▶ Required action
Below are some records; state how many of their lines contain the word "yellow", and add nothing.

☆ ☆ ☆

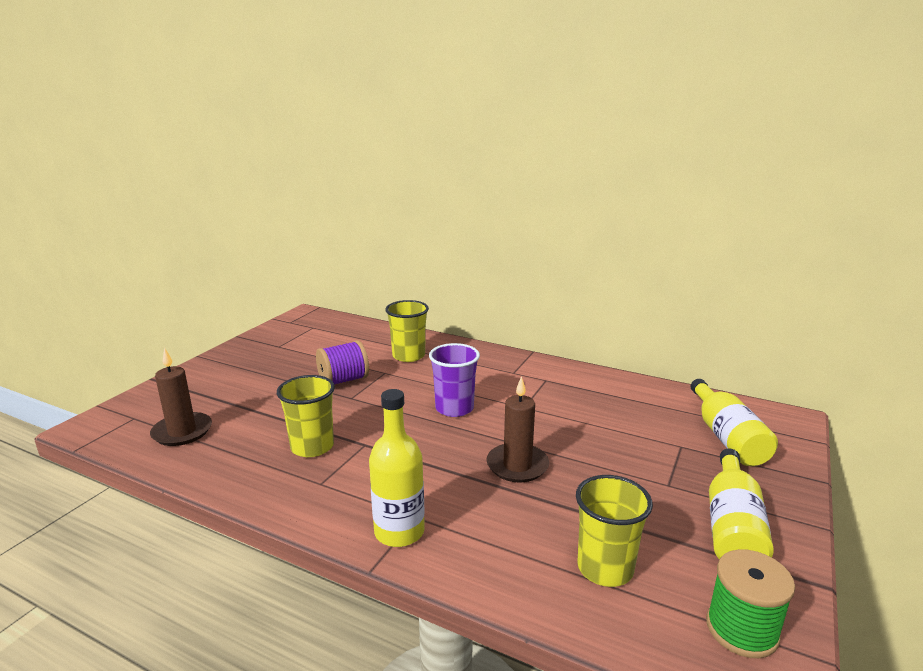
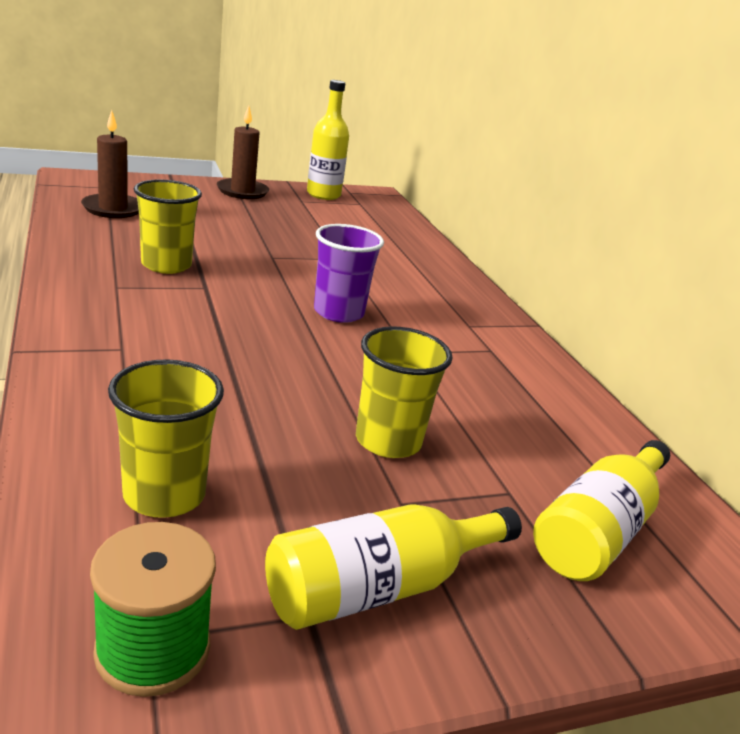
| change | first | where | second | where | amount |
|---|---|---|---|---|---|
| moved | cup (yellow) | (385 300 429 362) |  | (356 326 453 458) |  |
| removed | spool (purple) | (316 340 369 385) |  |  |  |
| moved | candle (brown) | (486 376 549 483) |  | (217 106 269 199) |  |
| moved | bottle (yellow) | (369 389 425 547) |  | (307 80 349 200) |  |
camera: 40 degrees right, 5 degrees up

☆ ☆ ☆

▶ Exercise solution
2